## Instructions to follow
Write out nothing but the lines from the one containing "[127 377 165 413]" through the last line below, both included, and without the pictures.

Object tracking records
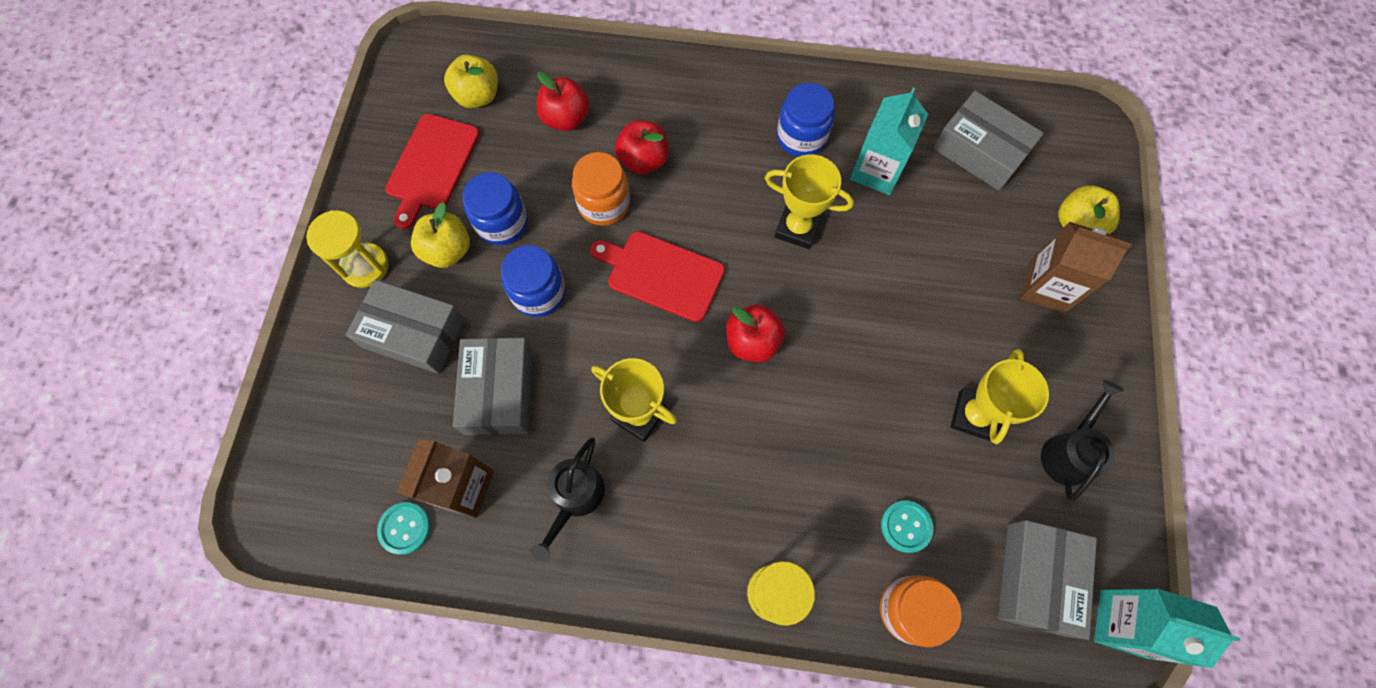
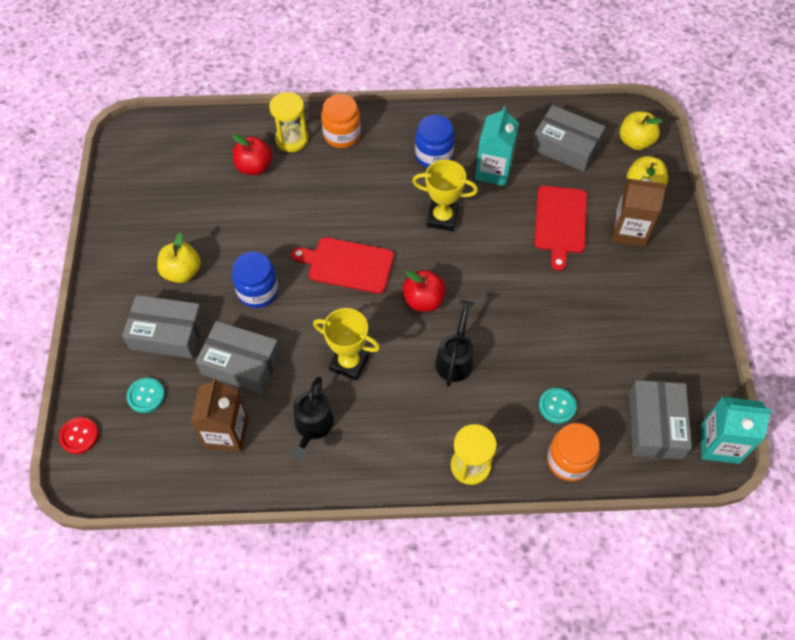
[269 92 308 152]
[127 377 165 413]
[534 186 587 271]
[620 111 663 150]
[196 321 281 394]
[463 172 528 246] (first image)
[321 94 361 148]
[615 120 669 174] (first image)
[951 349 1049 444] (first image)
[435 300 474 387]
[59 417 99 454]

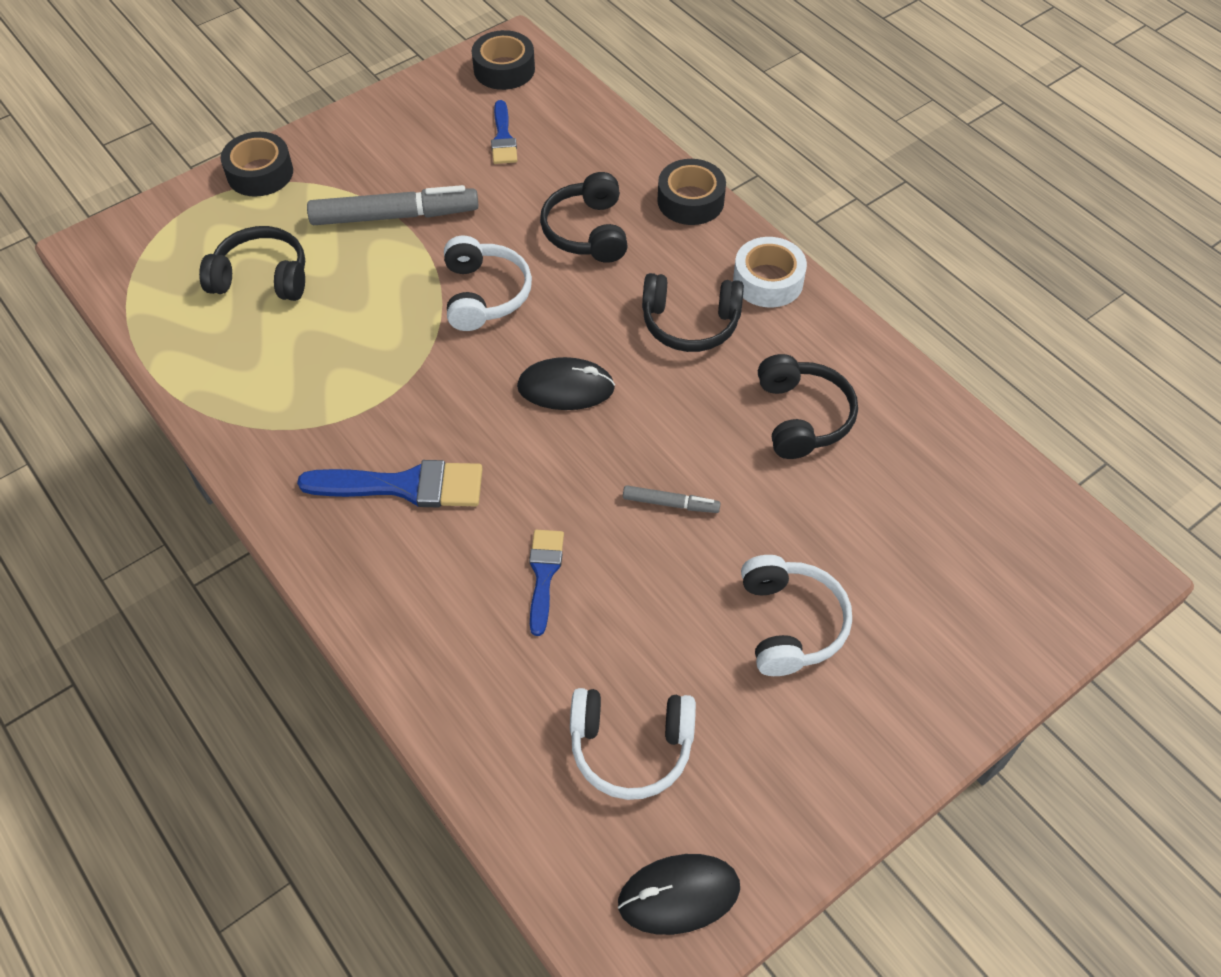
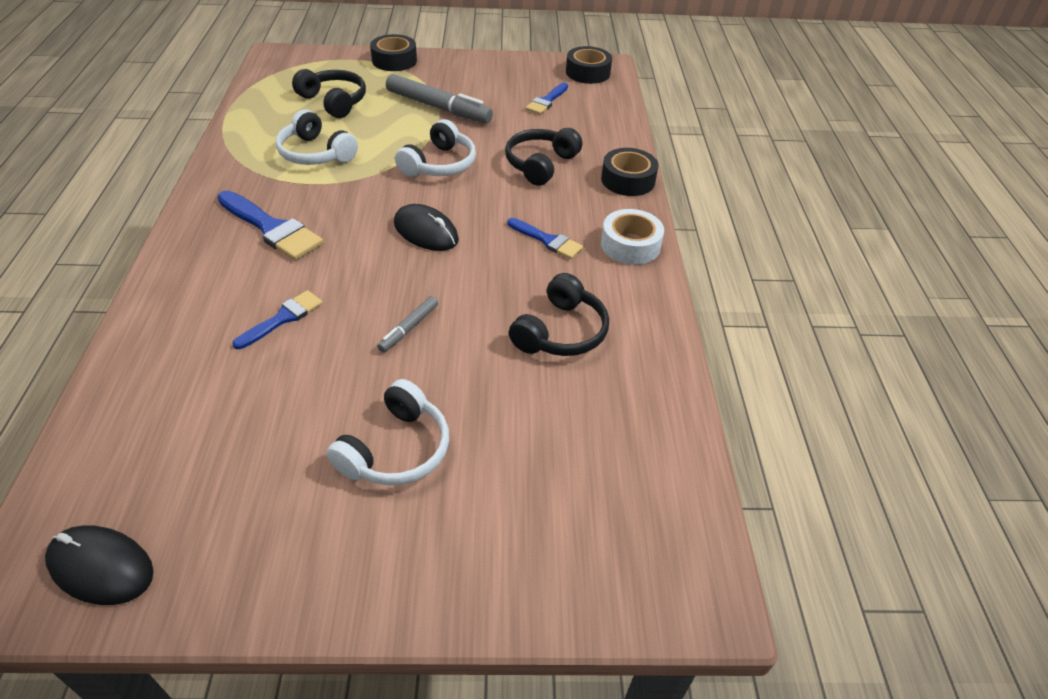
[276 109 358 165]
[377 296 438 352]
[507 218 583 259]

## Task output
[127 377 165 413]
[534 186 587 271]
[620 111 663 150]
[196 321 281 394]
[463 172 528 246] (first image)
[321 94 361 148]
[615 120 669 174] (first image)
[951 349 1049 444] (first image)
[435 300 474 387]
[59 417 99 454]

[276 109 358 165]
[377 296 438 352]
[507 218 583 259]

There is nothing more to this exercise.